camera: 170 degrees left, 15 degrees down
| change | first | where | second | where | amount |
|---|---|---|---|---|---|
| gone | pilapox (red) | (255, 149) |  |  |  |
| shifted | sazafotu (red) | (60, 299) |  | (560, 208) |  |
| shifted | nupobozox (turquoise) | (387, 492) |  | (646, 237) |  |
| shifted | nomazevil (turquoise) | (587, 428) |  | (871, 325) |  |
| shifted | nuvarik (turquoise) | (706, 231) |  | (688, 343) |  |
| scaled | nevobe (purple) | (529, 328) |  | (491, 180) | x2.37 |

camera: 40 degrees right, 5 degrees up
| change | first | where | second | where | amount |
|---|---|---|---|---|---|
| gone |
* * * * * * * * *
## Task goal
Which of the lines above mention the word "turquoise"? Pull those lines out.

## Output
| shifted | nupobozox (turquoise) | (387, 492) |  | (646, 237) |  |
| shifted | nomazevil (turquoise) | (587, 428) |  | (871, 325) |  |
| shifted | nuvarik (turquoise) | (706, 231) |  | (688, 343) |  |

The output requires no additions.